#### THE PROBLEM:
Locate each line in the listing below that contains the string "with" and copy it. The match is case-sensitive.

#### ENTRIES PROVIDED:
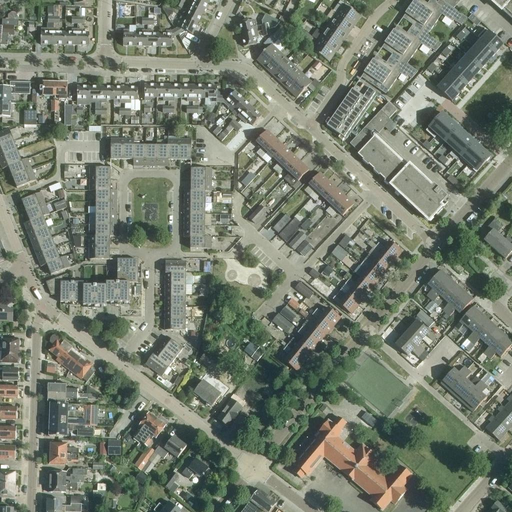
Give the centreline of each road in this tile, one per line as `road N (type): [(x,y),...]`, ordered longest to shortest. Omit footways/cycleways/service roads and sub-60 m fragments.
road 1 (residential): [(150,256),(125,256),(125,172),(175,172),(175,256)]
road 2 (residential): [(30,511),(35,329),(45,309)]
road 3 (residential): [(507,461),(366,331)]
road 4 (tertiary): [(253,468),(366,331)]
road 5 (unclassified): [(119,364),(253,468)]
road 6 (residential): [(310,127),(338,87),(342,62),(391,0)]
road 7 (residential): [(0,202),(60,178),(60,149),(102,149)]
---
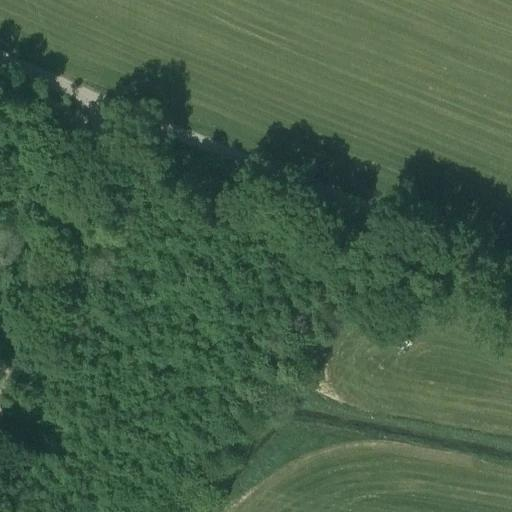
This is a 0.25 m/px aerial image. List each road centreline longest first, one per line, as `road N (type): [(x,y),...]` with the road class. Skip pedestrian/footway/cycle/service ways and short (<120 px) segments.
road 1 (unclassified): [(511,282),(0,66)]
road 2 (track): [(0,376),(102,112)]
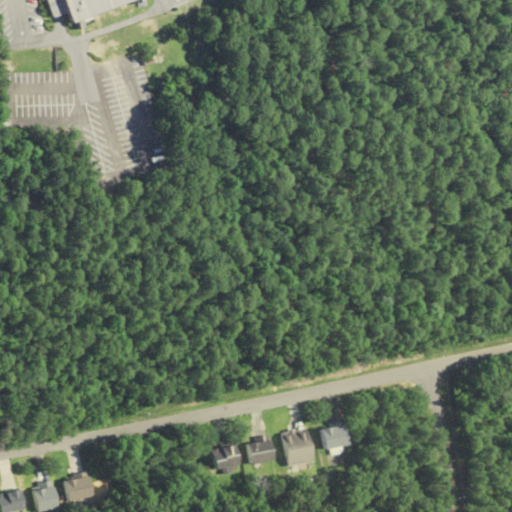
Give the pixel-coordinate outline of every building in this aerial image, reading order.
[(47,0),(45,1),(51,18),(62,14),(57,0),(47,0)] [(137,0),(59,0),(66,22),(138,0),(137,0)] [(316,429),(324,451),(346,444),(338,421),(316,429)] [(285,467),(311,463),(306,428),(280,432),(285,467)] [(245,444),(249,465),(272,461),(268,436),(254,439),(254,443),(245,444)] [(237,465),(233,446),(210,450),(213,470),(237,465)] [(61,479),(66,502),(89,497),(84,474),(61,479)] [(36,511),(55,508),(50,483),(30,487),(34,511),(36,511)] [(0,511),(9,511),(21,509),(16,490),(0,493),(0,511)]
...
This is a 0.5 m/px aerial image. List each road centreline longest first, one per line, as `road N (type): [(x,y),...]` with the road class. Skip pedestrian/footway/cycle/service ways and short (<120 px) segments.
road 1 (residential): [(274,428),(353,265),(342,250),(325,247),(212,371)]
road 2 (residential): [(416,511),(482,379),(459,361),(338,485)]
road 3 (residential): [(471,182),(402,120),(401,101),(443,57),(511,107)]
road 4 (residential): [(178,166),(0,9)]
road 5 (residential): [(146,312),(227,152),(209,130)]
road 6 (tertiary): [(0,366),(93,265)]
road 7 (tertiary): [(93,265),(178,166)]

#### RESPONSE TO THIS EXERCISE:
This is a 0.25 m/px aerial image. List each road centreline longest first, one per line, as `road N (type): [(x,y),...]` with the road class. Skip pedestrian/footway/cycle/service ways and short (<120 px) segments.
This is a 0.5 m/px aerial image. List each road centreline longest first, one per line, as `road N (type): [(x,y),...]` with the road class. Skip pedestrian/footway/cycle/service ways and short (<120 px) segments.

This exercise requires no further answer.